##### Supplied data #####

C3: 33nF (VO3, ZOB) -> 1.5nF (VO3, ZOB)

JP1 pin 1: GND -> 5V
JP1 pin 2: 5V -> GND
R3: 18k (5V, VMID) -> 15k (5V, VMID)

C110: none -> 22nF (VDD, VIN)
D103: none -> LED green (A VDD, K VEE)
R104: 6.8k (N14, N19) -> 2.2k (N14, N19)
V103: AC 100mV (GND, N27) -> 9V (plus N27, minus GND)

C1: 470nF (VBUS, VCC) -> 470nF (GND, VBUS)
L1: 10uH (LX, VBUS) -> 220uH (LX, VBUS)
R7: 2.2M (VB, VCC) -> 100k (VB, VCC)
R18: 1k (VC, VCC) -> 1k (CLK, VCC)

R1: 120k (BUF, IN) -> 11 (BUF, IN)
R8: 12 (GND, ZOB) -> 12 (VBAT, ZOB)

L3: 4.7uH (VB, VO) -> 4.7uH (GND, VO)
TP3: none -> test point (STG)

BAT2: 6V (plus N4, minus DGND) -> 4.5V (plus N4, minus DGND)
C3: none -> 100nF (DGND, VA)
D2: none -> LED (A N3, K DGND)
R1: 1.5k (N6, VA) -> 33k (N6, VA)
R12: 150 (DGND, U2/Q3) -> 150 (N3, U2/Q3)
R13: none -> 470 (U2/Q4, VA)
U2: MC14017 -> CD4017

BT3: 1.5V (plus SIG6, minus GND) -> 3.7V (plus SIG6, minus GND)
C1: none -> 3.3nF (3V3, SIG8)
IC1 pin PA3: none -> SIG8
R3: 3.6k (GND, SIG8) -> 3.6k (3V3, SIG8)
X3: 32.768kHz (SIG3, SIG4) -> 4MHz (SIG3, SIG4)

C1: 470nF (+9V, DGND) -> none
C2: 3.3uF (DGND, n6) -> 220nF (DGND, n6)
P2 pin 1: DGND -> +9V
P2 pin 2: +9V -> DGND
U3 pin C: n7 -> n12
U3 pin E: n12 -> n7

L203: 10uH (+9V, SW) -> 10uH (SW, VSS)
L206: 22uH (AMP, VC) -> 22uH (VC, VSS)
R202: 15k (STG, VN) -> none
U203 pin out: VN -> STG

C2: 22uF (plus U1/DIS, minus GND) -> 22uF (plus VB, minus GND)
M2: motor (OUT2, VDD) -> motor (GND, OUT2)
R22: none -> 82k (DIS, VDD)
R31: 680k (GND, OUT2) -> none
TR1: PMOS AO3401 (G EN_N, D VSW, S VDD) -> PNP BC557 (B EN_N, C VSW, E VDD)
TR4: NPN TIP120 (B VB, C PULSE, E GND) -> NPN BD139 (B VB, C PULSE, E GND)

#####

Give back all the records above exactly as they were written.

◆ **Output for this exercise**:
C3: 33nF (VO3, ZOB) -> 1.5nF (VO3, ZOB)

JP1 pin 1: GND -> 5V
JP1 pin 2: 5V -> GND
R3: 18k (5V, VMID) -> 15k (5V, VMID)

C110: none -> 22nF (VDD, VIN)
D103: none -> LED green (A VDD, K VEE)
R104: 6.8k (N14, N19) -> 2.2k (N14, N19)
V103: AC 100mV (GND, N27) -> 9V (plus N27, minus GND)

C1: 470nF (VBUS, VCC) -> 470nF (GND, VBUS)
L1: 10uH (LX, VBUS) -> 220uH (LX, VBUS)
R7: 2.2M (VB, VCC) -> 100k (VB, VCC)
R18: 1k (VC, VCC) -> 1k (CLK, VCC)

R1: 120k (BUF, IN) -> 11 (BUF, IN)
R8: 12 (GND, ZOB) -> 12 (VBAT, ZOB)

L3: 4.7uH (VB, VO) -> 4.7uH (GND, VO)
TP3: none -> test point (STG)

BAT2: 6V (plus N4, minus DGND) -> 4.5V (plus N4, minus DGND)
C3: none -> 100nF (DGND, VA)
D2: none -> LED (A N3, K DGND)
R1: 1.5k (N6, VA) -> 33k (N6, VA)
R12: 150 (DGND, U2/Q3) -> 150 (N3, U2/Q3)
R13: none -> 470 (U2/Q4, VA)
U2: MC14017 -> CD4017

BT3: 1.5V (plus SIG6, minus GND) -> 3.7V (plus SIG6, minus GND)
C1: none -> 3.3nF (3V3, SIG8)
IC1 pin PA3: none -> SIG8
R3: 3.6k (GND, SIG8) -> 3.6k (3V3, SIG8)
X3: 32.768kHz (SIG3, SIG4) -> 4MHz (SIG3, SIG4)

C1: 470nF (+9V, DGND) -> none
C2: 3.3uF (DGND, n6) -> 220nF (DGND, n6)
P2 pin 1: DGND -> +9V
P2 pin 2: +9V -> DGND
U3 pin C: n7 -> n12
U3 pin E: n12 -> n7

L203: 10uH (+9V, SW) -> 10uH (SW, VSS)
L206: 22uH (AMP, VC) -> 22uH (VC, VSS)
R202: 15k (STG, VN) -> none
U203 pin out: VN -> STG

C2: 22uF (plus U1/DIS, minus GND) -> 22uF (plus VB, minus GND)
M2: motor (OUT2, VDD) -> motor (GND, OUT2)
R22: none -> 82k (DIS, VDD)
R31: 680k (GND, OUT2) -> none
TR1: PMOS AO3401 (G EN_N, D VSW, S VDD) -> PNP BC557 (B EN_N, C VSW, E VDD)
TR4: NPN TIP120 (B VB, C PULSE, E GND) -> NPN BD139 (B VB, C PULSE, E GND)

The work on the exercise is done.